- WHAT YOU WILL DO -
At the line containing "296, 460, 328>", begin setting down the entries exactly, and stop only after the last line.

- Extracted data entries -
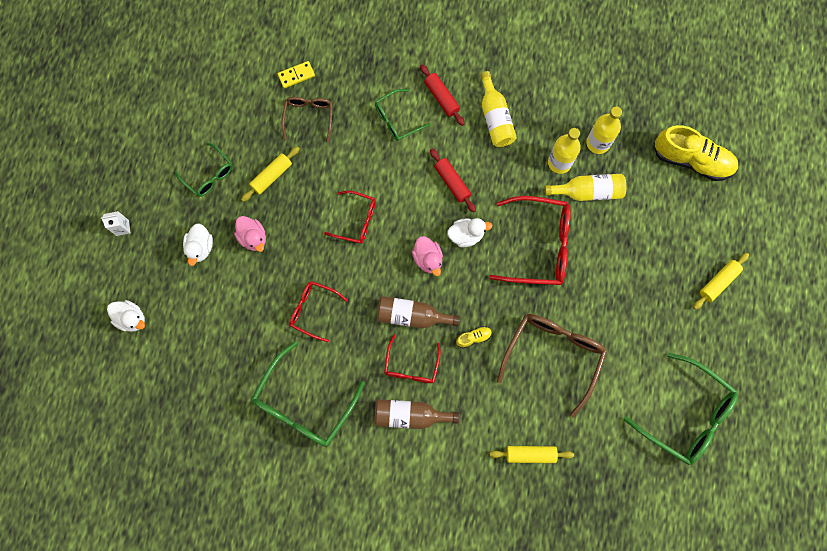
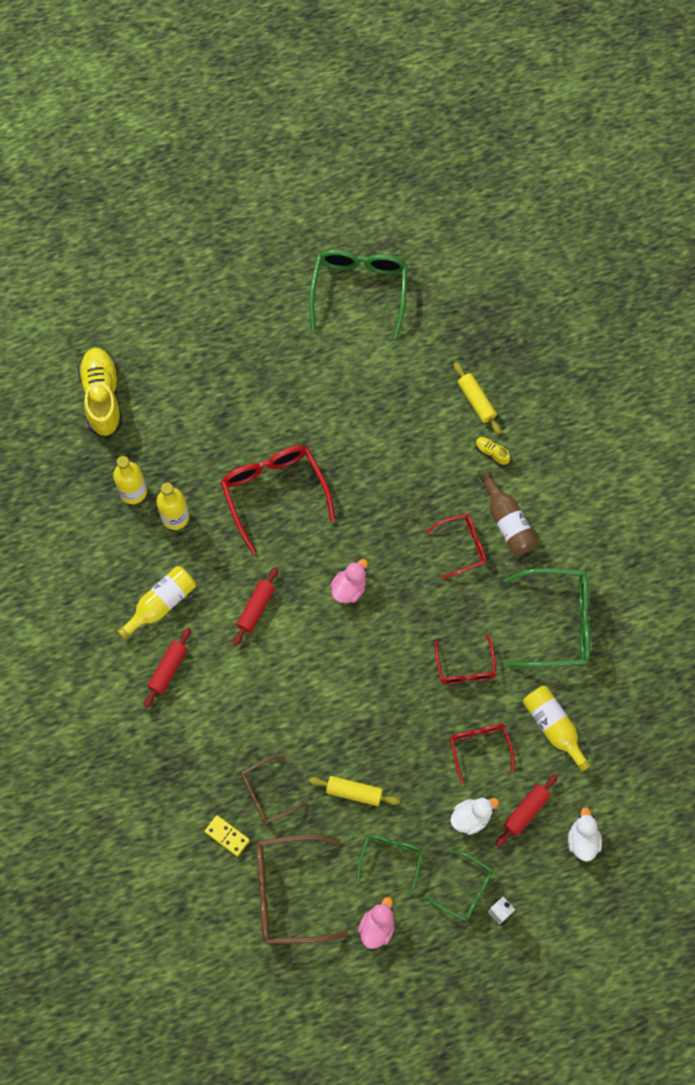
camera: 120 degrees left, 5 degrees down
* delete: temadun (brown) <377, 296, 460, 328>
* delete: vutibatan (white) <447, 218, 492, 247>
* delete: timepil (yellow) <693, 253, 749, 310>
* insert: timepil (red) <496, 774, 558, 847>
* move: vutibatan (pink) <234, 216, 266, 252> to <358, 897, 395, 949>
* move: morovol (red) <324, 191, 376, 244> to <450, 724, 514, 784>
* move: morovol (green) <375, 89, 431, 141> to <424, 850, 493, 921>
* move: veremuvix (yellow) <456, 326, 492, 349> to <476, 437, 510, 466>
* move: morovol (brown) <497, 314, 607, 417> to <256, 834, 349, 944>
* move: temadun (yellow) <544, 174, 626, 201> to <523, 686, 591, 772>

- YOUR RESPONSE -
* delete: temadun (brown) <377, 296, 460, 328>
* delete: vutibatan (white) <447, 218, 492, 247>
* delete: timepil (yellow) <693, 253, 749, 310>
* insert: timepil (red) <496, 774, 558, 847>
* move: vutibatan (pink) <234, 216, 266, 252> to <358, 897, 395, 949>
* move: morovol (red) <324, 191, 376, 244> to <450, 724, 514, 784>
* move: morovol (green) <375, 89, 431, 141> to <424, 850, 493, 921>
* move: veremuvix (yellow) <456, 326, 492, 349> to <476, 437, 510, 466>
* move: morovol (brown) <497, 314, 607, 417> to <256, 834, 349, 944>
* move: temadun (yellow) <544, 174, 626, 201> to <523, 686, 591, 772>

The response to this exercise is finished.